● **Problem**
Line by line, the entries below are to be reproduced unaltered.

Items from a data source
══════

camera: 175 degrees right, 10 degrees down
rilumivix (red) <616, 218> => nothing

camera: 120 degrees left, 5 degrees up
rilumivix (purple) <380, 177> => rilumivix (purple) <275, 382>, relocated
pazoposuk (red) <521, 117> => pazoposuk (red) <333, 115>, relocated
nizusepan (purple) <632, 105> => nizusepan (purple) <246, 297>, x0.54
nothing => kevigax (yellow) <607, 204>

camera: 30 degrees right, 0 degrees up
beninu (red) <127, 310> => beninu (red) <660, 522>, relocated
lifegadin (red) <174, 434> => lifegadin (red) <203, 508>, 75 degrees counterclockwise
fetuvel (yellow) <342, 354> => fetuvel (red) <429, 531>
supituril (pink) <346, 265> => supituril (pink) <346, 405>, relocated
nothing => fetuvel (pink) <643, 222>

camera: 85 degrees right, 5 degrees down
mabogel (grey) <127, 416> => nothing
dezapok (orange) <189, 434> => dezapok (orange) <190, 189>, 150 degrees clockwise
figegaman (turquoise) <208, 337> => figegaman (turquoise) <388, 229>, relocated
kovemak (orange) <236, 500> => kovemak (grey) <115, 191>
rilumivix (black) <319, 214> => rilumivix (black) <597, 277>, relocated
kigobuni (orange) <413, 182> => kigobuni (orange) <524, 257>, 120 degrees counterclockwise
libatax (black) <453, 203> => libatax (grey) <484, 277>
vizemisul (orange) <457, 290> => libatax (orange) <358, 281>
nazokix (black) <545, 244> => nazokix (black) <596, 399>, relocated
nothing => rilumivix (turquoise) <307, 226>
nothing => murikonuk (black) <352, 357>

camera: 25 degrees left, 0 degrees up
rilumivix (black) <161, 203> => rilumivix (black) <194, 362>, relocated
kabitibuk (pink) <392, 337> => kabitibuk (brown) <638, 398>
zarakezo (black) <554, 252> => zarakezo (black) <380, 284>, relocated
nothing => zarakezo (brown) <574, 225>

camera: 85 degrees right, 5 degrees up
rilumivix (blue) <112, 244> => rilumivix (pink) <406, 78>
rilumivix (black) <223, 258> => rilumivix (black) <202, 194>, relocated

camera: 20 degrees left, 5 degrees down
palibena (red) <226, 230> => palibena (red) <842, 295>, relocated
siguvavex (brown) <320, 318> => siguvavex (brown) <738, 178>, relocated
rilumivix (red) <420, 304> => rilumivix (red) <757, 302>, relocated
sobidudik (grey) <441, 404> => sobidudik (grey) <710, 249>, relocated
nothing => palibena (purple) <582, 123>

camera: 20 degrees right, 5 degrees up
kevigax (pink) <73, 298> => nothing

══════

● **Task result**
camera: 175 degrees right, 10 degrees down
rilumivix (red) <616, 218> => nothing

camera: 120 degrees left, 5 degrees up
rilumivix (purple) <380, 177> => rilumivix (purple) <275, 382>, relocated
pazoposuk (red) <521, 117> => pazoposuk (red) <333, 115>, relocated
nizusepan (purple) <632, 105> => nizusepan (purple) <246, 297>, x0.54
nothing => kevigax (yellow) <607, 204>

camera: 30 degrees right, 0 degrees up
beninu (red) <127, 310> => beninu (red) <660, 522>, relocated
lifegadin (red) <174, 434> => lifegadin (red) <203, 508>, 75 degrees counterclockwise
fetuvel (yellow) <342, 354> => fetuvel (red) <429, 531>
supituril (pink) <346, 265> => supituril (pink) <346, 405>, relocated
nothing => fetuvel (pink) <643, 222>

camera: 85 degrees right, 5 degrees down
mabogel (grey) <127, 416> => nothing
dezapok (orange) <189, 434> => dezapok (orange) <190, 189>, 150 degrees clockwise
figegaman (turquoise) <208, 337> => figegaman (turquoise) <388, 229>, relocated
kovemak (orange) <236, 500> => kovemak (grey) <115, 191>
rilumivix (black) <319, 214> => rilumivix (black) <597, 277>, relocated
kigobuni (orange) <413, 182> => kigobuni (orange) <524, 257>, 120 degrees counterclockwise
libatax (black) <453, 203> => libatax (grey) <484, 277>
vizemisul (orange) <457, 290> => libatax (orange) <358, 281>
nazokix (black) <545, 244> => nazokix (black) <596, 399>, relocated
nothing => rilumivix (turquoise) <307, 226>
nothing => murikonuk (black) <352, 357>

camera: 25 degrees left, 0 degrees up
rilumivix (black) <161, 203> => rilumivix (black) <194, 362>, relocated
kabitibuk (pink) <392, 337> => kabitibuk (brown) <638, 398>
zarakezo (black) <554, 252> => zarakezo (black) <380, 284>, relocated
nothing => zarakezo (brown) <574, 225>

camera: 85 degrees right, 5 degrees up
rilumivix (blue) <112, 244> => rilumivix (pink) <406, 78>
rilumivix (black) <223, 258> => rilumivix (black) <202, 194>, relocated

camera: 20 degrees left, 5 degrees down
palibena (red) <226, 230> => palibena (red) <842, 295>, relocated
siguvavex (brown) <320, 318> => siguvavex (brown) <738, 178>, relocated
rilumivix (red) <420, 304> => rilumivix (red) <757, 302>, relocated
sobidudik (grey) <441, 404> => sobidudik (grey) <710, 249>, relocated
nothing => palibena (purple) <582, 123>

camera: 20 degrees right, 5 degrees up
kevigax (pink) <73, 298> => nothing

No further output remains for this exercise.